### WHAT IS REQUIRED
Leave the pictures aside and give back every entry below word for word.

### SUPPLIED RECORDS

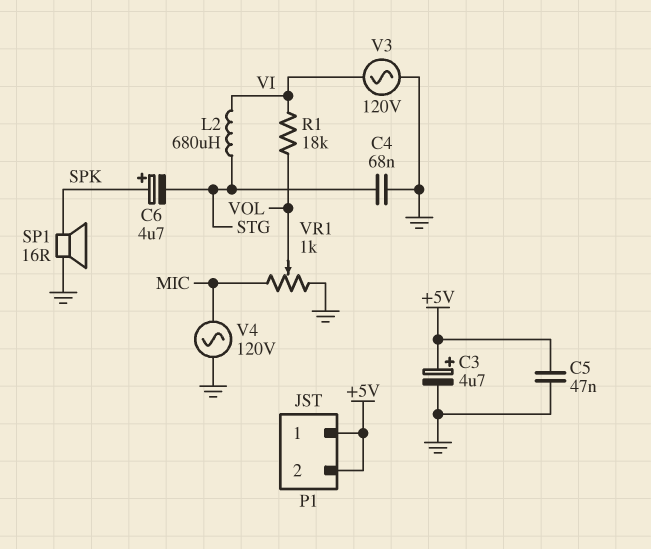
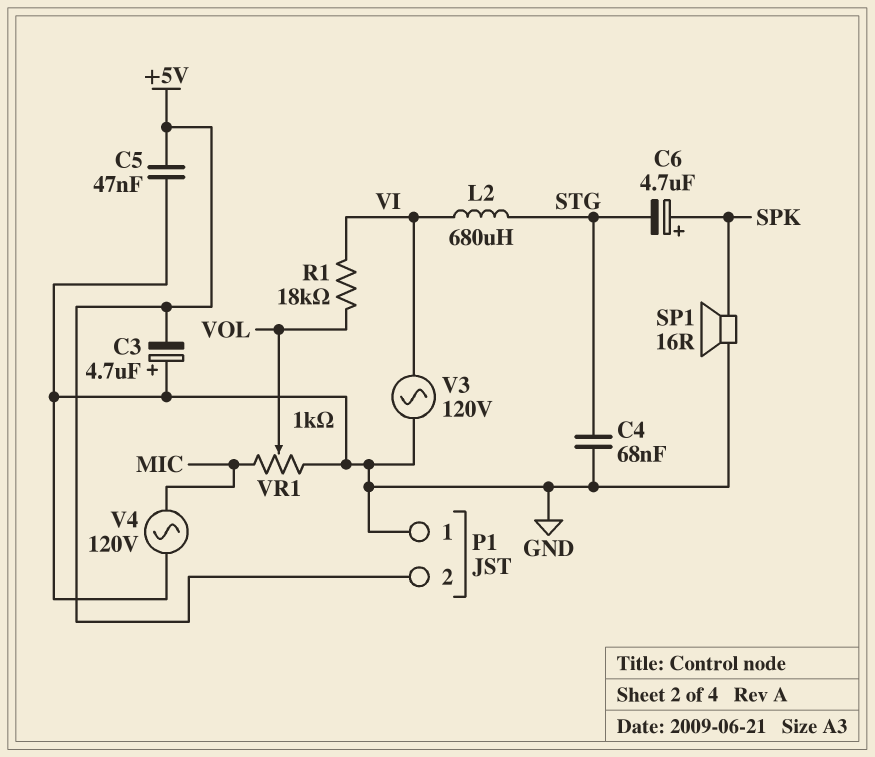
C3: 4.7uF (plus +5V, minus GND) -> 4.7uF (plus GND, minus +5V)
P1 pin 1: +5V -> GND

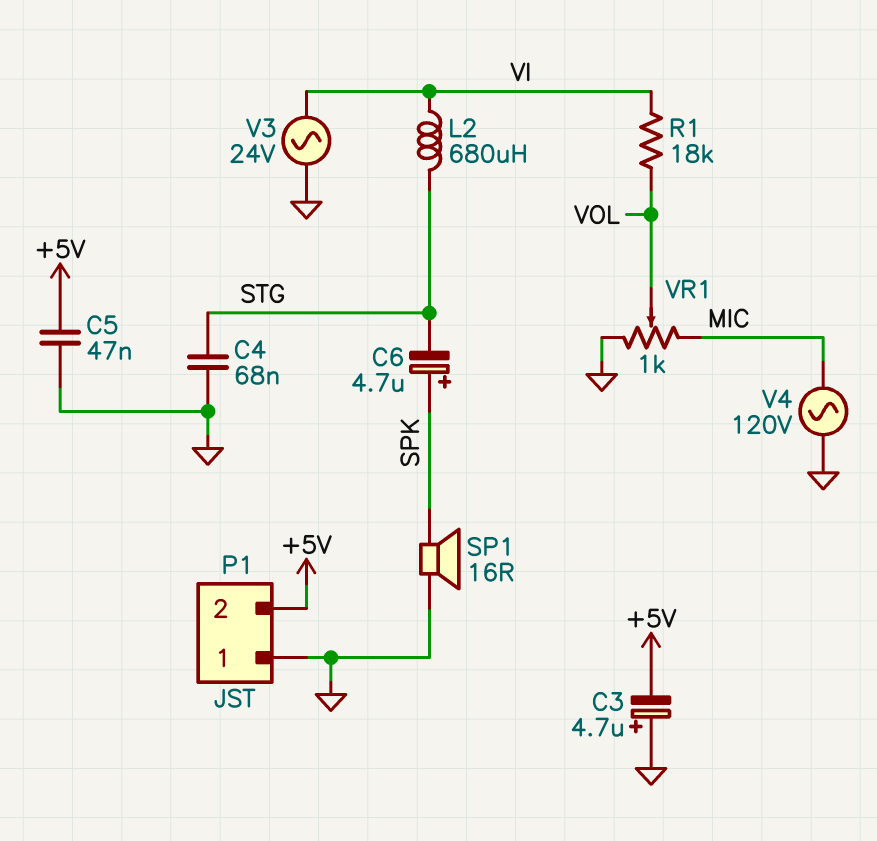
V3: AC 120V (GND, VI) -> AC 24V (GND, VI)

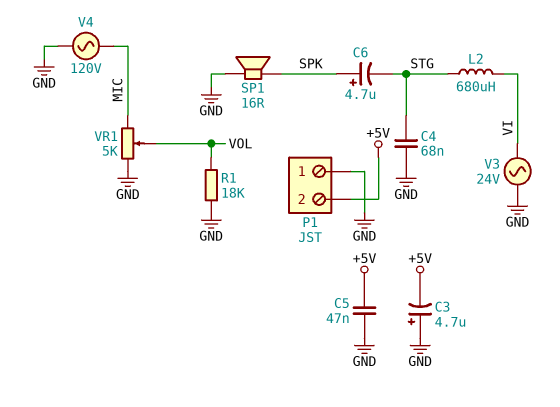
R1: 18k (VI, VOL) -> 18k (GND, VOL)
VR1: 1k (GND, MIC, wiper VOL) -> 5k (GND, MIC, wiper VOL)

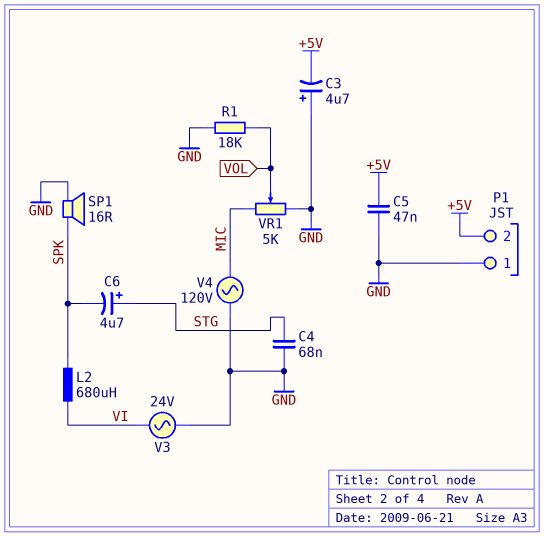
C6: 4.7uF (plus SPK, minus STG) -> 4.7uF (plus STG, minus SPK)
L2: 680uH (STG, VI) -> 680uH (SPK, VI)

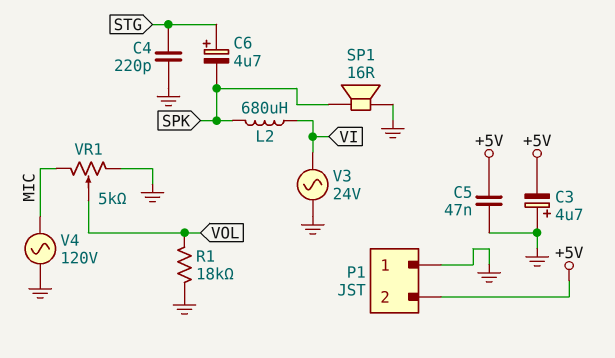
C4: 68nF (GND, STG) -> 220pF (GND, STG)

### ANSWER SPACE
C3: 4.7uF (plus +5V, minus GND) -> 4.7uF (plus GND, minus +5V)
P1 pin 1: +5V -> GND

V3: AC 120V (GND, VI) -> AC 24V (GND, VI)

R1: 18k (VI, VOL) -> 18k (GND, VOL)
VR1: 1k (GND, MIC, wiper VOL) -> 5k (GND, MIC, wiper VOL)

C6: 4.7uF (plus SPK, minus STG) -> 4.7uF (plus STG, minus SPK)
L2: 680uH (STG, VI) -> 680uH (SPK, VI)

C4: 68nF (GND, STG) -> 220pF (GND, STG)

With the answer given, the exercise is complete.